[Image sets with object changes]
--
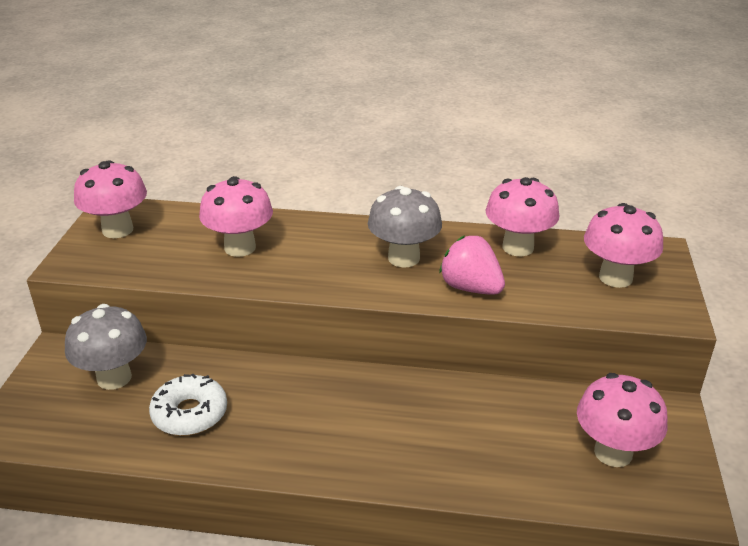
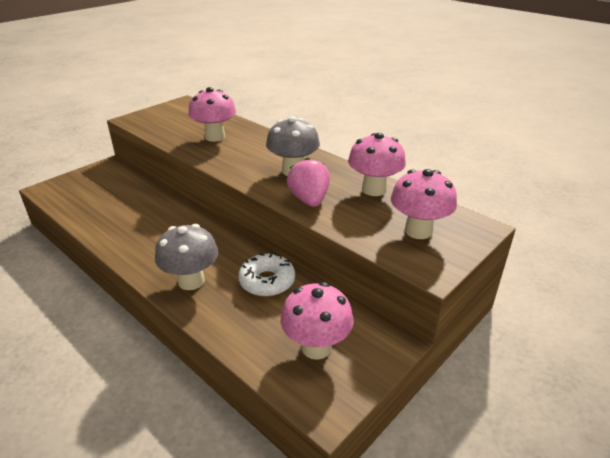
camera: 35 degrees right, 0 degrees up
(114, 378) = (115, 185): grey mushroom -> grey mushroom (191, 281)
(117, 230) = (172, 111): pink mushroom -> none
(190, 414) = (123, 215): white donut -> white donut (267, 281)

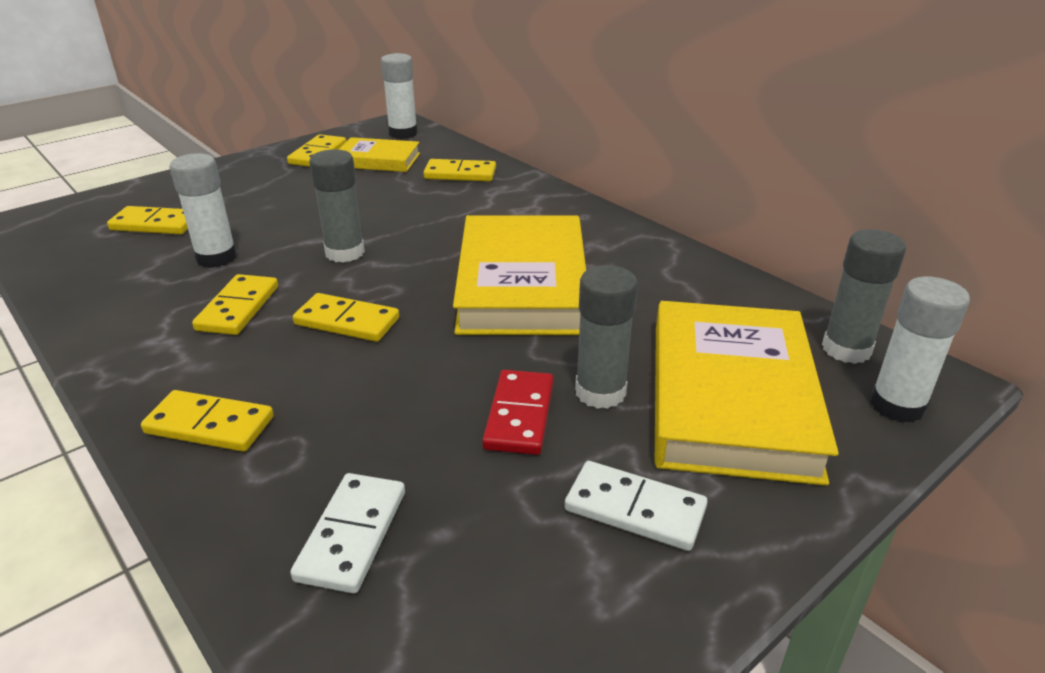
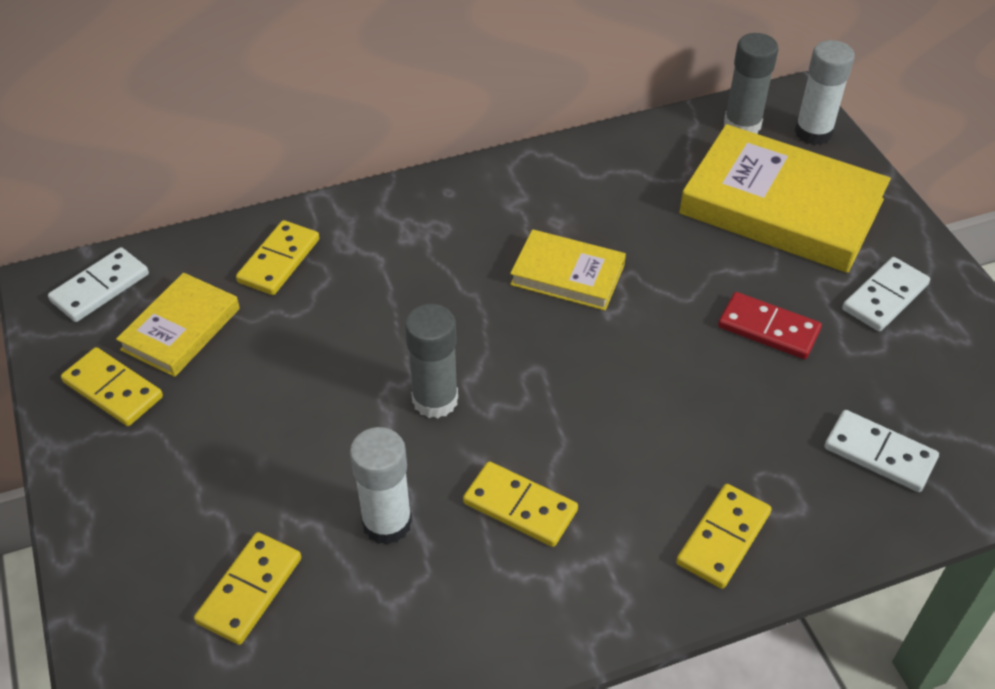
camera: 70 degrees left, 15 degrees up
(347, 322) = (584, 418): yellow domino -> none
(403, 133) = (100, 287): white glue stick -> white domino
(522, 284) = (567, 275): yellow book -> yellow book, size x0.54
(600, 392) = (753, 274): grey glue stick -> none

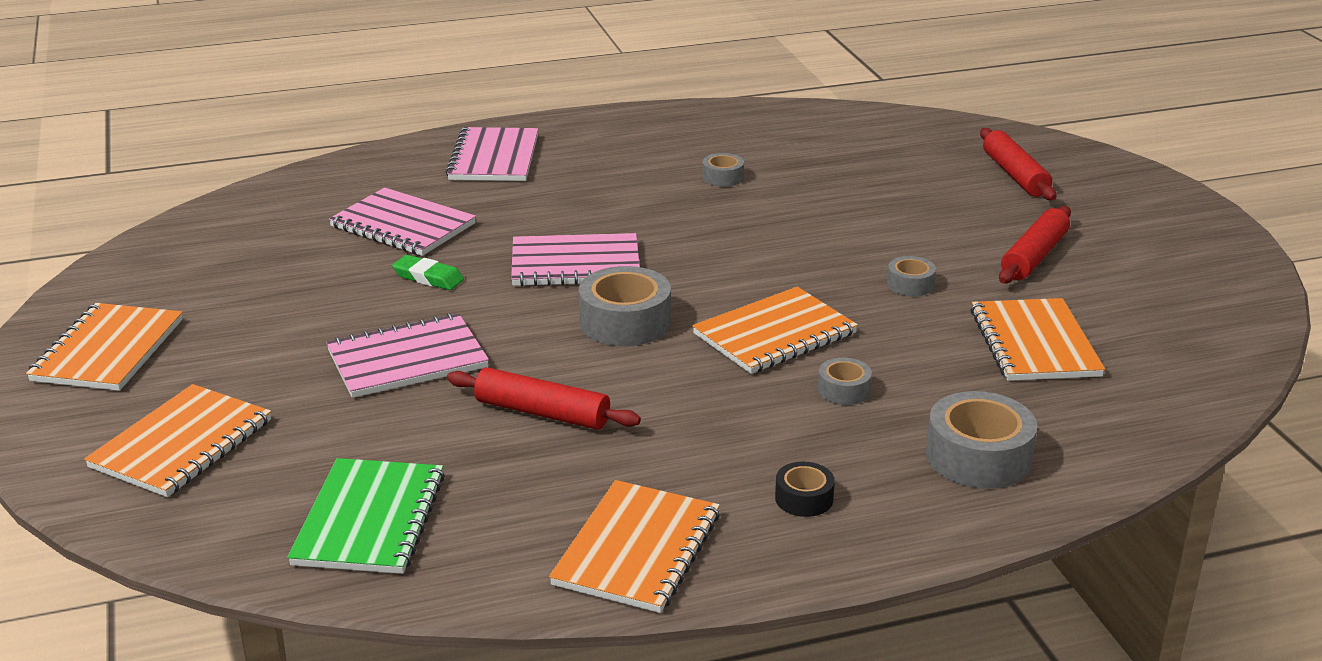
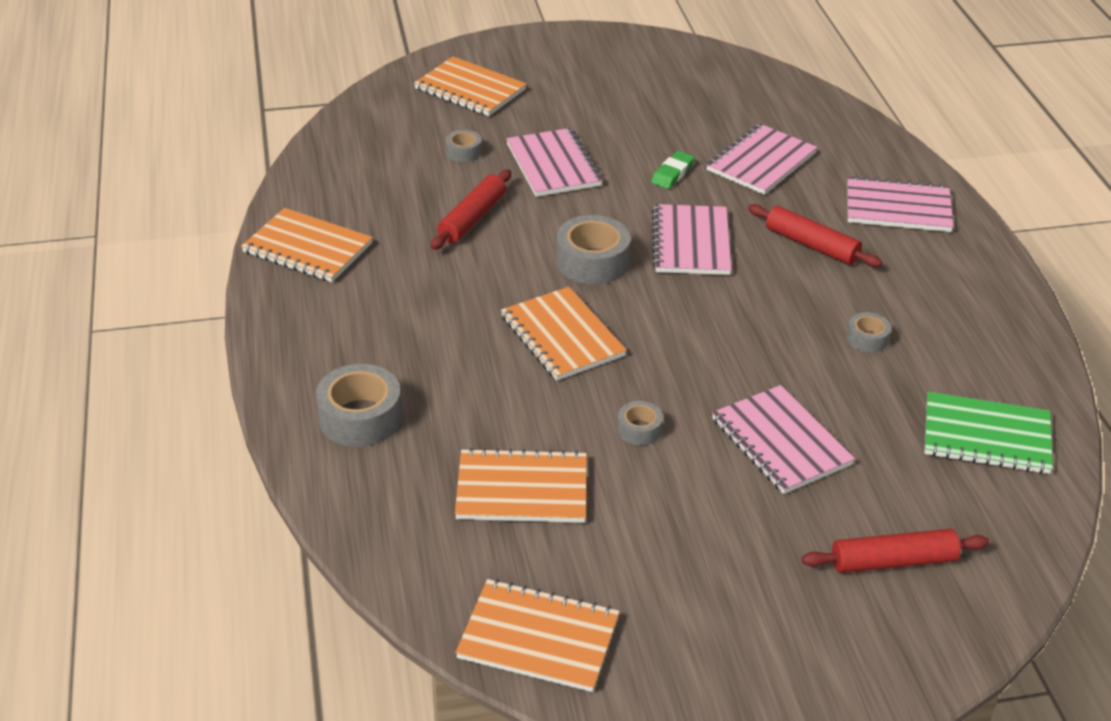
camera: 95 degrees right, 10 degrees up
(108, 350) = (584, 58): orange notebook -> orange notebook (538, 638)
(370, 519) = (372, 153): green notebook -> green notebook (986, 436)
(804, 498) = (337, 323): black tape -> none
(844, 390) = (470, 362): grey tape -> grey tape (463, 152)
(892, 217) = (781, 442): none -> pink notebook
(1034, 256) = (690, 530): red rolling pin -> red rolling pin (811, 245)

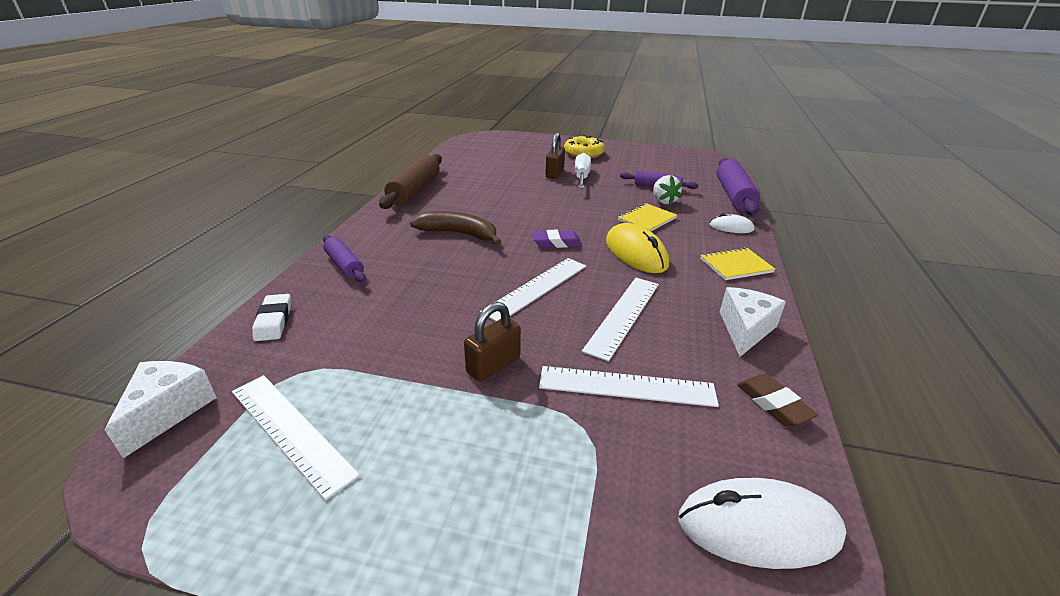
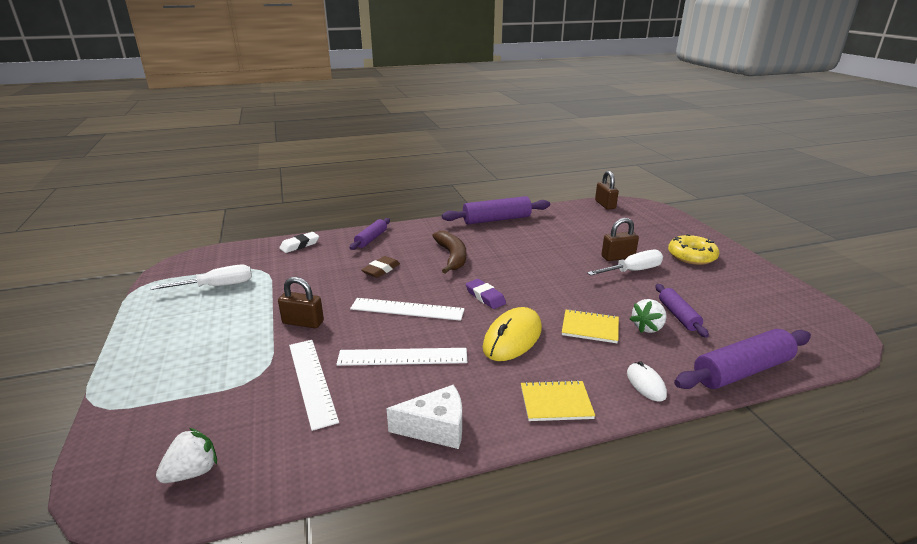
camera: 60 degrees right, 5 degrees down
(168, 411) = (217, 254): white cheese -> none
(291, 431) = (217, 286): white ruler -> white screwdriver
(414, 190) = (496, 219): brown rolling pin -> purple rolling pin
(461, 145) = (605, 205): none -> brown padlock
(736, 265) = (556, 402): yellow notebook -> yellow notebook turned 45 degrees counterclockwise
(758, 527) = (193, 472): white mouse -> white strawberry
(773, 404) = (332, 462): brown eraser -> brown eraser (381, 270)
--
▶ **Problem to solve**
In your copy, every entry above must match word for word, and no picture may appear.

▶ **Task response**
camera: 35 degrees right, 0 degrees up
(114, 378) = (115, 185): grey mushroom -> grey mushroom (191, 281)
(117, 230) = (172, 111): pink mushroom -> none
(190, 414) = (123, 215): white donut -> white donut (267, 281)

camera: 70 degrees left, 15 degrees up
(347, 322) = (584, 418): yellow domino -> none
(403, 133) = (100, 287): white glue stick -> white domino
(522, 284) = (567, 275): yellow book -> yellow book, size x0.54
(600, 392) = (753, 274): grey glue stick -> none

camera: 95 degrees right, 10 degrees up
(108, 350) = (584, 58): orange notebook -> orange notebook (538, 638)
(370, 519) = (372, 153): green notebook -> green notebook (986, 436)
(804, 498) = (337, 323): black tape -> none
(844, 390) = (470, 362): grey tape -> grey tape (463, 152)
(892, 217) = (781, 442): none -> pink notebook
(1034, 256) = (690, 530): red rolling pin -> red rolling pin (811, 245)

camera: 60 degrees right, 5 degrees down
(168, 411) = (217, 254): white cheese -> none
(291, 431) = (217, 286): white ruler -> white screwdriver
(414, 190) = (496, 219): brown rolling pin -> purple rolling pin
(461, 145) = (605, 205): none -> brown padlock
(736, 265) = (556, 402): yellow notebook -> yellow notebook turned 45 degrees counterclockwise
(758, 527) = (193, 472): white mouse -> white strawberry
(773, 404) = (332, 462): brown eraser -> brown eraser (381, 270)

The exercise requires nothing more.